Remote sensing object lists
--

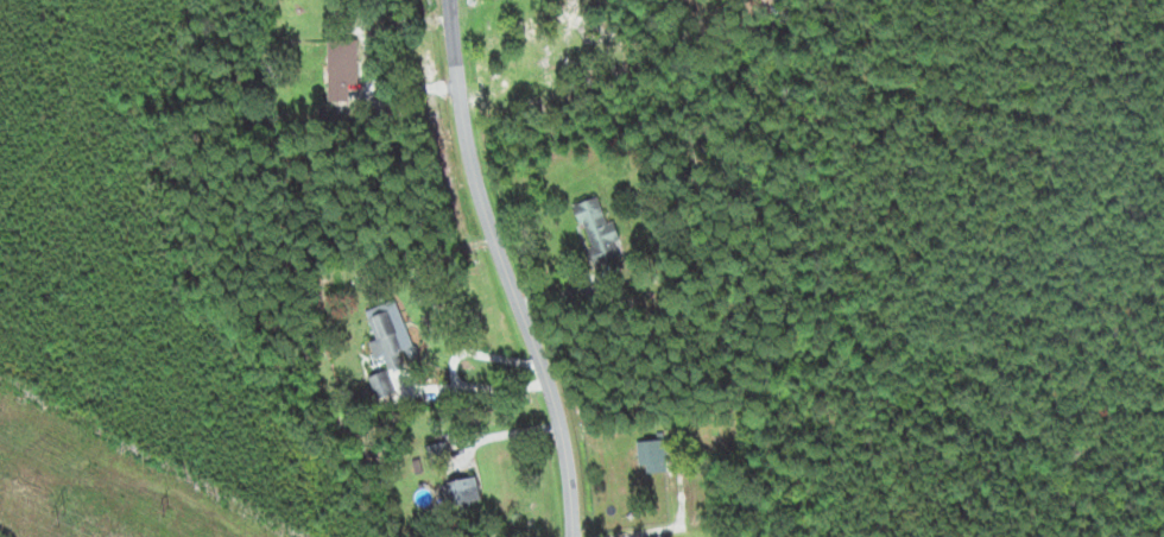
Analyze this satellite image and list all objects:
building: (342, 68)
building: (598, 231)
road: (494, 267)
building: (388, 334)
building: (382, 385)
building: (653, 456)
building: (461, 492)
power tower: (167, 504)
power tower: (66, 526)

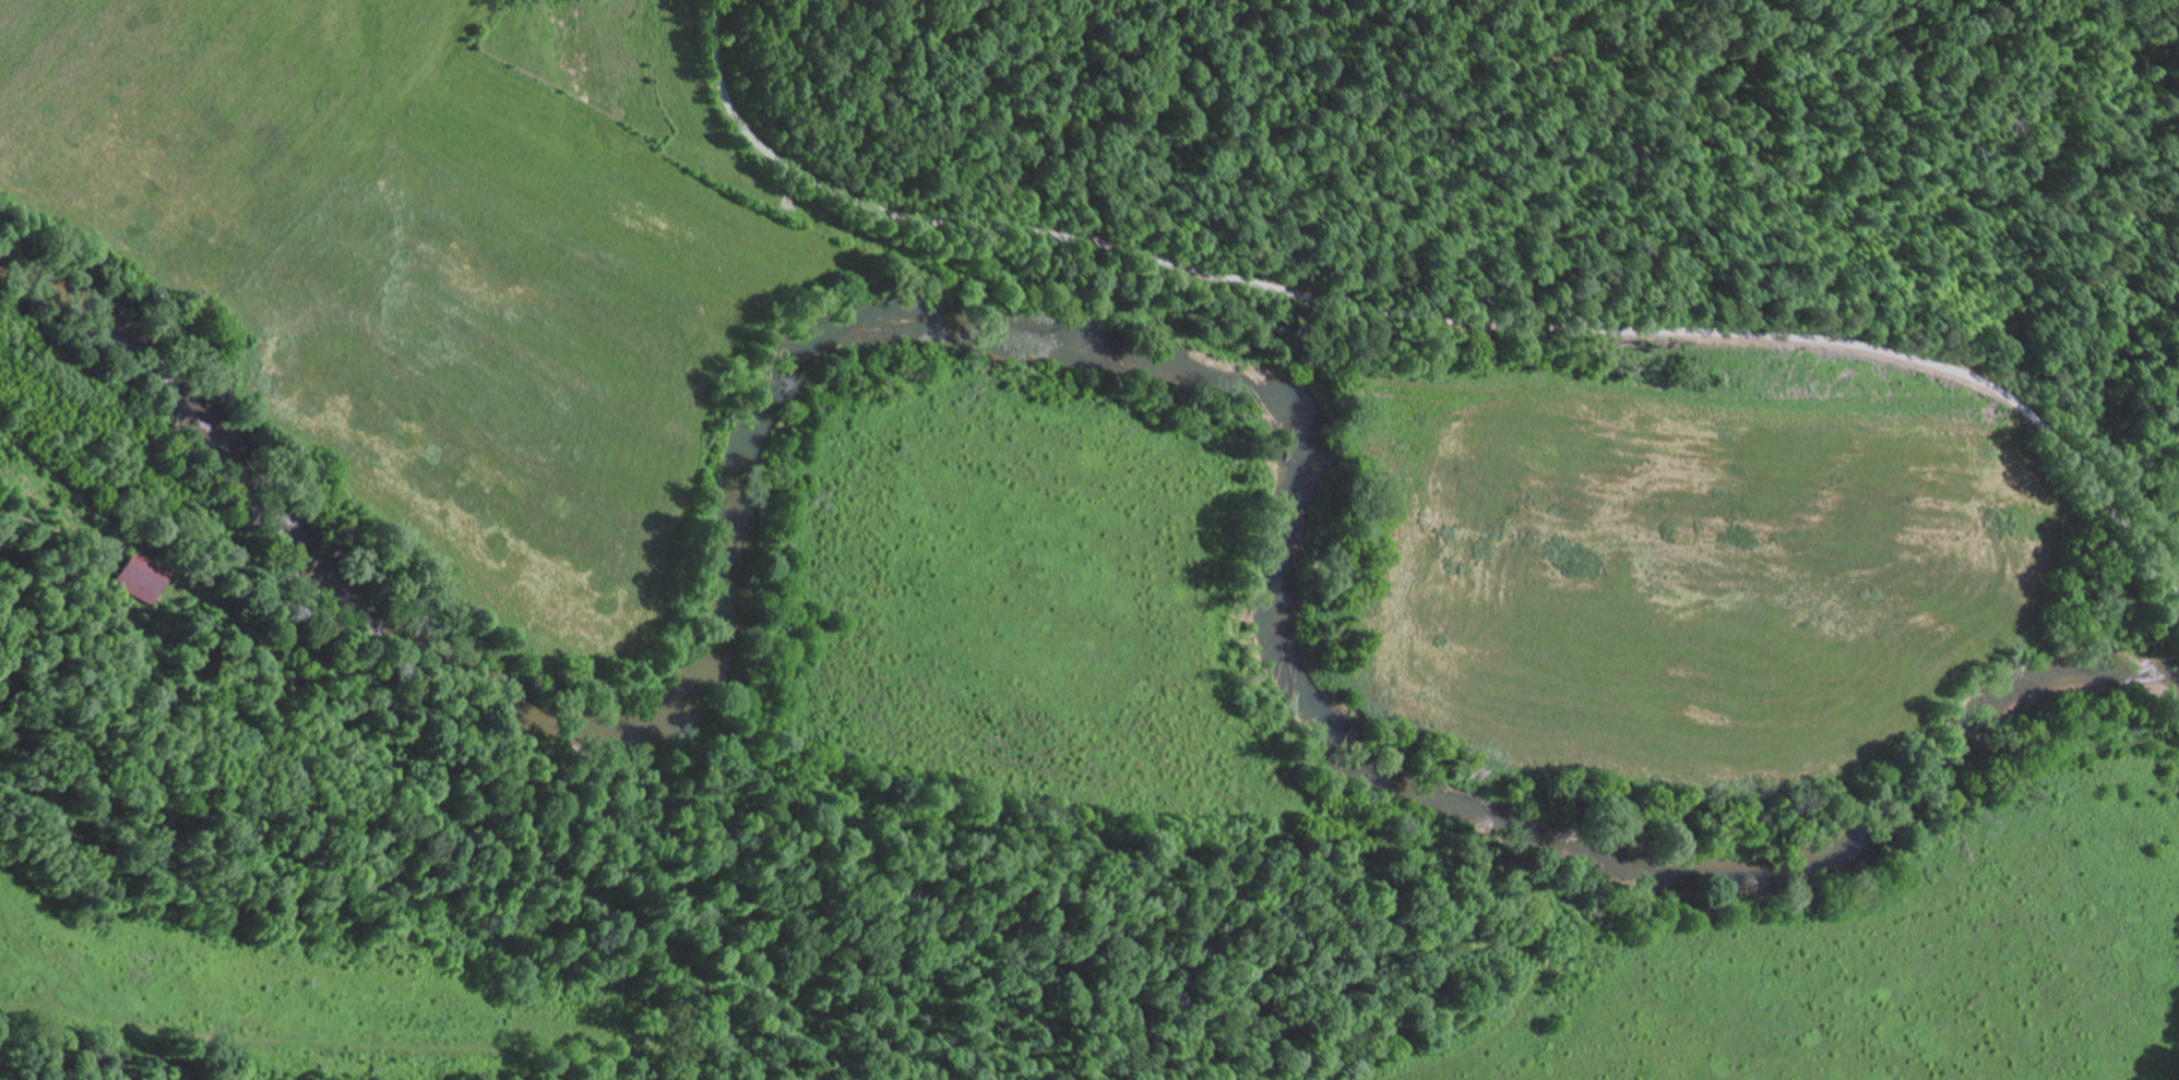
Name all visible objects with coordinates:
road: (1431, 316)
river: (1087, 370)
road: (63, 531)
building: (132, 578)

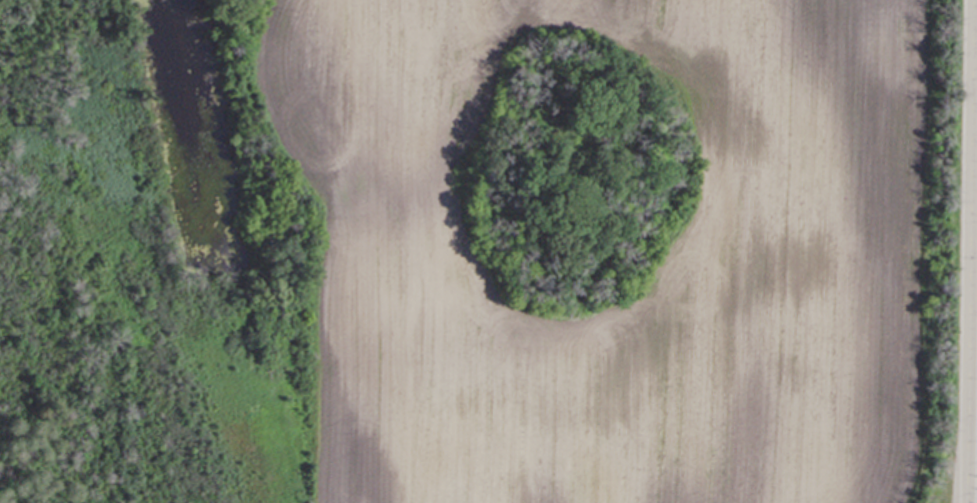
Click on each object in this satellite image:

--

> **Requirement**: Set the preceding data down again word for word, omitting images.

> **Exercise answer**:
Analyze this satellite image and list all objects:
building: (342, 68)
building: (598, 231)
road: (494, 267)
building: (388, 334)
building: (382, 385)
building: (653, 456)
building: (461, 492)
power tower: (167, 504)
power tower: (66, 526)

Name all visible objects with coordinates:
road: (1431, 316)
river: (1087, 370)
road: (63, 531)
building: (132, 578)

Click on each object in this satellite image:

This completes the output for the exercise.